Detected change data:
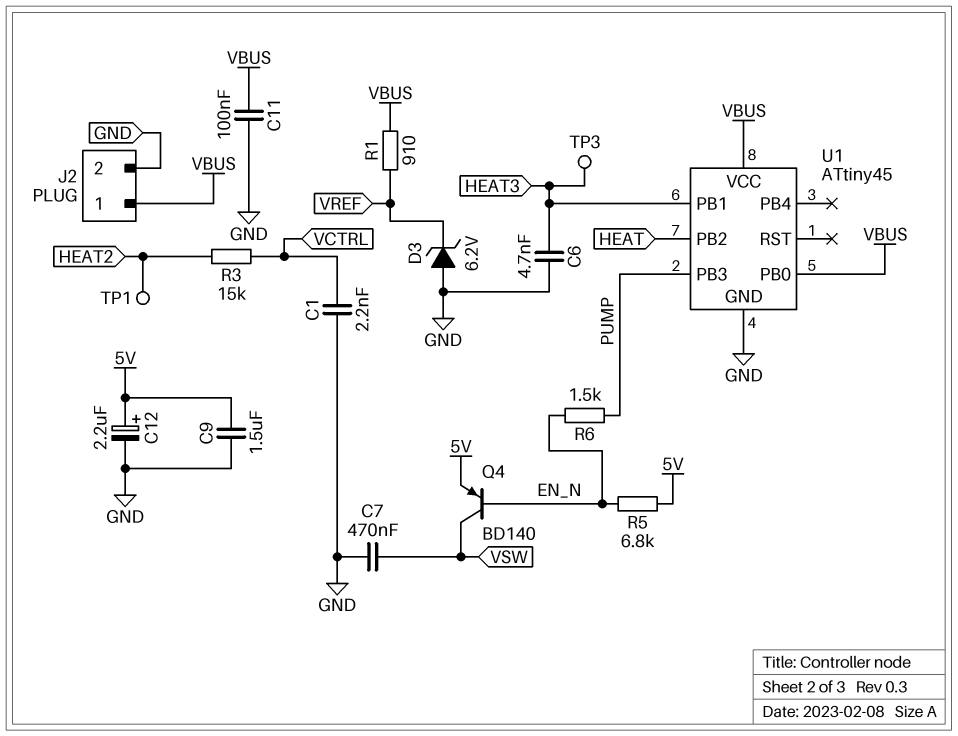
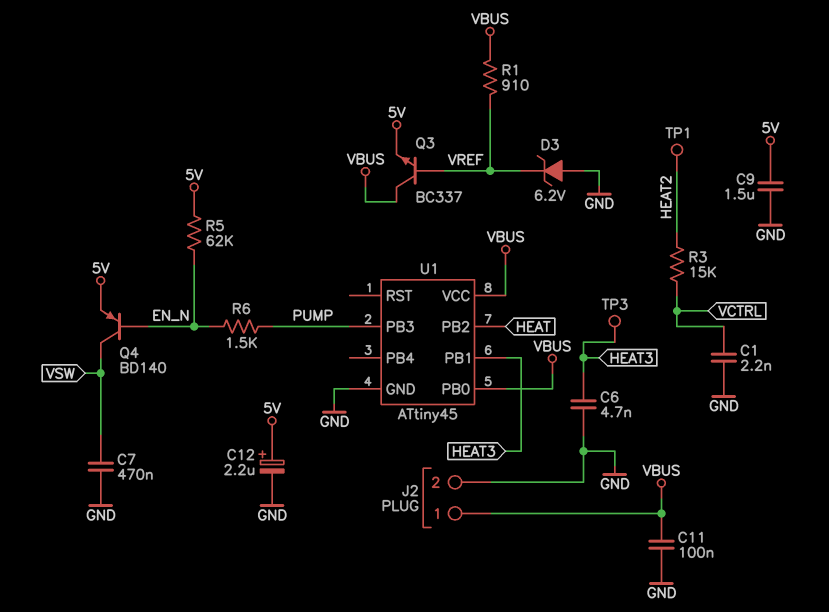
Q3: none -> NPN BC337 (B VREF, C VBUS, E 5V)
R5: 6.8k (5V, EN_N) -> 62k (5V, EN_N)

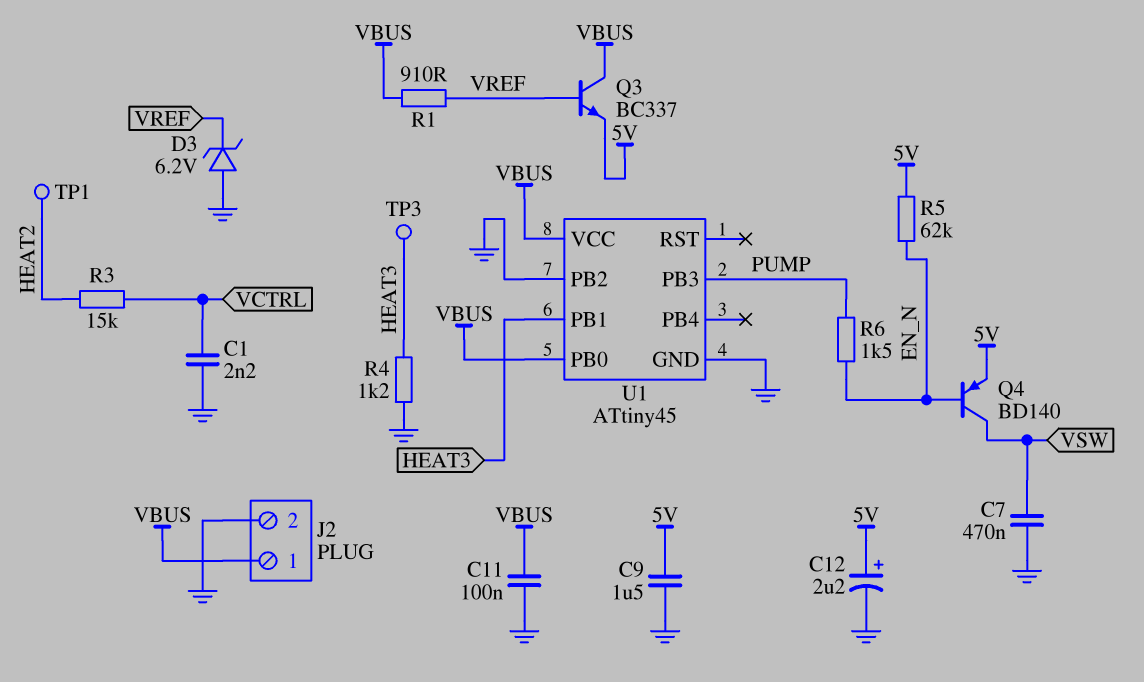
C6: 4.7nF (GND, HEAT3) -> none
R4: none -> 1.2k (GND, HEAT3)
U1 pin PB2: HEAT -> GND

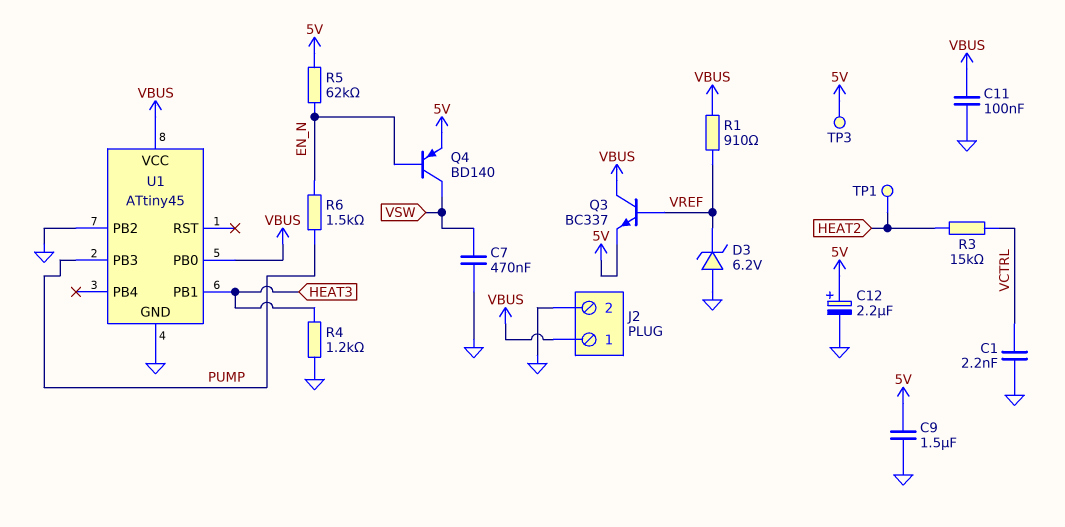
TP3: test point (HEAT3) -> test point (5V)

YOUR TASK
When you reach the line with "R5: 6.8k (5V, EN_N) -> 62k (5V, EN_N)" in the entries above, start copying, and go on word for word to the last line; skip any picture.

ANSWER FOR THE TASK
R5: 6.8k (5V, EN_N) -> 62k (5V, EN_N)

C6: 4.7nF (GND, HEAT3) -> none
R4: none -> 1.2k (GND, HEAT3)
U1 pin PB2: HEAT -> GND

TP3: test point (HEAT3) -> test point (5V)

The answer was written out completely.